■ Work to be completed
Report each line of the data that has "Pokal" somewhere in it.
[[ The data open ]]
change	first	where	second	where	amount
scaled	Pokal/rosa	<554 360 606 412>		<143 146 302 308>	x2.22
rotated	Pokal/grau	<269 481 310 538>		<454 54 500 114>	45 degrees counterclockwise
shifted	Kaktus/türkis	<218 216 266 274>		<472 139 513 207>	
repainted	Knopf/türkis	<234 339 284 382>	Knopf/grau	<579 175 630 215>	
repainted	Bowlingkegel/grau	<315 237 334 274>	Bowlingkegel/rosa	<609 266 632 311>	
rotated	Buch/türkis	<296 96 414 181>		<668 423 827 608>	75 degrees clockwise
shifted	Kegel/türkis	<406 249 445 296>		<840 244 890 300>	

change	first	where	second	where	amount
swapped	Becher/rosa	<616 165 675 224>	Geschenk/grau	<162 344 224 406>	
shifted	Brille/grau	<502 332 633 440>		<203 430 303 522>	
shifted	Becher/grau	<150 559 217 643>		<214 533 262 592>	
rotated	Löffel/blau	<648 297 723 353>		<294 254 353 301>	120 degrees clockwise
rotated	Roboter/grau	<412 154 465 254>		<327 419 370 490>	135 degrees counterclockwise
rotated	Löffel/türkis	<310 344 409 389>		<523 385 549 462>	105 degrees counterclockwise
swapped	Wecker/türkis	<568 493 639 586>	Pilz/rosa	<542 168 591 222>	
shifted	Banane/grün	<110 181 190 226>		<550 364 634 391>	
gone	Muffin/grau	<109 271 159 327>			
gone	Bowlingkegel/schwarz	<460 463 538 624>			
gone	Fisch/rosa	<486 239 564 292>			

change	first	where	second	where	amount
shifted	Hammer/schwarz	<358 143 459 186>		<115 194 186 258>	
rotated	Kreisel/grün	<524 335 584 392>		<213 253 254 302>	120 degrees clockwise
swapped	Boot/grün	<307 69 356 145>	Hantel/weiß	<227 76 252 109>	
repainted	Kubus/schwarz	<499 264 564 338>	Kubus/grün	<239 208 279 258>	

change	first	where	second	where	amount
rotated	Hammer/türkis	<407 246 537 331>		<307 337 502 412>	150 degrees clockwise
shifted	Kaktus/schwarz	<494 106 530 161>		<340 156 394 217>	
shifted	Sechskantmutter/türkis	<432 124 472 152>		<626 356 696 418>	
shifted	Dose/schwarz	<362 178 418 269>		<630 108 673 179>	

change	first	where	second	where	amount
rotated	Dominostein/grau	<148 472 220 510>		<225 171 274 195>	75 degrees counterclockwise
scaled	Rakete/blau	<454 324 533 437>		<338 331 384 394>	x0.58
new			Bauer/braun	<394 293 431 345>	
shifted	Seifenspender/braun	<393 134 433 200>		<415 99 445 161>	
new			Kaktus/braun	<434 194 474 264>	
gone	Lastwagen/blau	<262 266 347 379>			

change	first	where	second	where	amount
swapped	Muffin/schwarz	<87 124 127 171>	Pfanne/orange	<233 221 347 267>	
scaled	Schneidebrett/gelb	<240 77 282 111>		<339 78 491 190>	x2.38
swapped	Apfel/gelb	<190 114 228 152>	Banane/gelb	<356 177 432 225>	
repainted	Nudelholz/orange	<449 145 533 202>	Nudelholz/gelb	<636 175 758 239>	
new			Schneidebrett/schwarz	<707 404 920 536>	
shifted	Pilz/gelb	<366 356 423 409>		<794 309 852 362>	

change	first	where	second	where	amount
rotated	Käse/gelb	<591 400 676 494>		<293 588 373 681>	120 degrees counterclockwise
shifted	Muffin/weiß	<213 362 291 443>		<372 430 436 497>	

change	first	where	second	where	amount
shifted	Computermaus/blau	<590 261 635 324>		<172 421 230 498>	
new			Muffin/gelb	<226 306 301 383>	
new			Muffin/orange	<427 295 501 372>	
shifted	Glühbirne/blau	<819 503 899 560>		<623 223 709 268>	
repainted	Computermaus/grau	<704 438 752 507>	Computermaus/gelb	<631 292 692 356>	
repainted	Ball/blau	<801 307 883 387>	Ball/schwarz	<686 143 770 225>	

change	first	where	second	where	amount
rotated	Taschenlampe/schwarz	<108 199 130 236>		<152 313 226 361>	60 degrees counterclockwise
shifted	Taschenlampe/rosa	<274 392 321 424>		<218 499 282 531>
[[ The data closed ]]
■ Output for this exercise
scaled	Pokal/rosa	<554 360 606 412>		<143 146 302 308>	x2.22
rotated	Pokal/grau	<269 481 310 538>		<454 54 500 114>	45 degrees counterclockwise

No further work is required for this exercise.